[[ DATASET RECORDS, beginning ]]
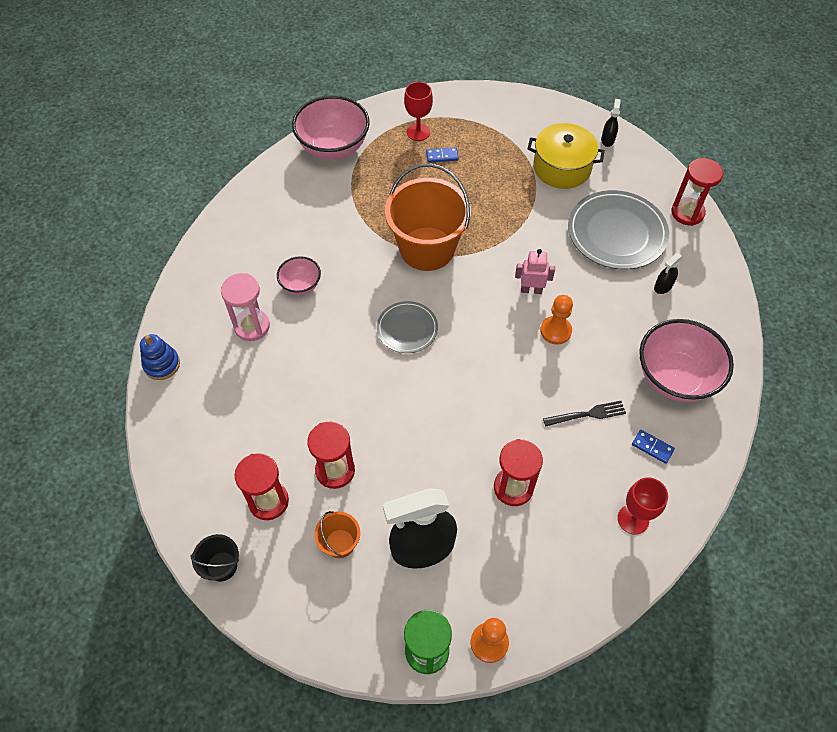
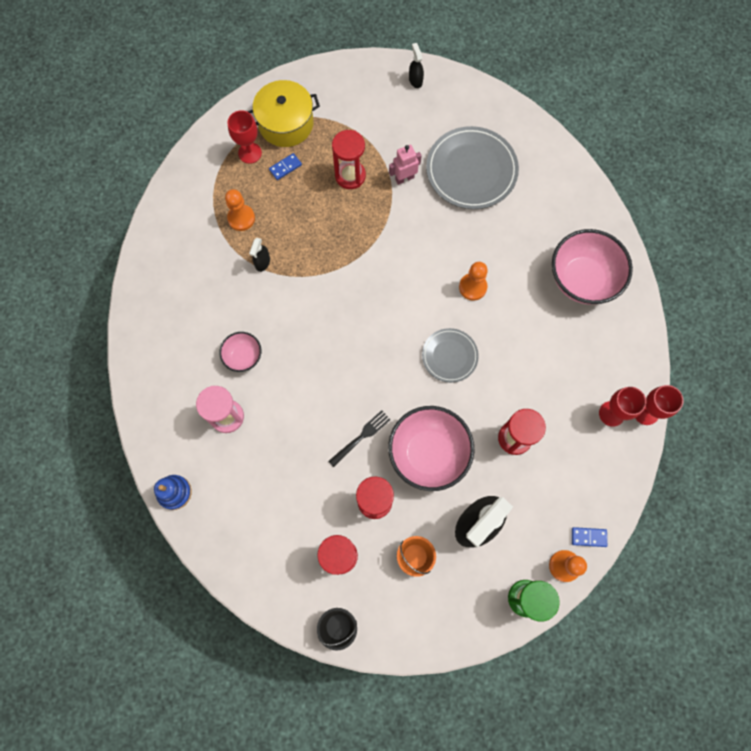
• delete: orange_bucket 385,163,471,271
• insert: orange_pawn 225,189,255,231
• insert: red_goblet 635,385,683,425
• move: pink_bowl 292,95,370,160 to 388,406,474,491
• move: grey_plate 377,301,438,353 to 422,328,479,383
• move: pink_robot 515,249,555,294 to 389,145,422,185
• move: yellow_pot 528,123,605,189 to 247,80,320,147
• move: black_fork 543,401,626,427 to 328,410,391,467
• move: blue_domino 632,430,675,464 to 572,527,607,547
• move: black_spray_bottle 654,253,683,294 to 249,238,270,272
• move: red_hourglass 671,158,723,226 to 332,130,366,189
[[ DATASET RECORDS, end ]]
- [ACTIVITY] Restate the entries above word for word, and keep the pictures out.

- [ANSWER SPACE]
• delete: orange_bucket 385,163,471,271
• insert: orange_pawn 225,189,255,231
• insert: red_goblet 635,385,683,425
• move: pink_bowl 292,95,370,160 to 388,406,474,491
• move: grey_plate 377,301,438,353 to 422,328,479,383
• move: pink_robot 515,249,555,294 to 389,145,422,185
• move: yellow_pot 528,123,605,189 to 247,80,320,147
• move: black_fork 543,401,626,427 to 328,410,391,467
• move: blue_domino 632,430,675,464 to 572,527,607,547
• move: black_spray_bottle 654,253,683,294 to 249,238,270,272
• move: red_hourglass 671,158,723,226 to 332,130,366,189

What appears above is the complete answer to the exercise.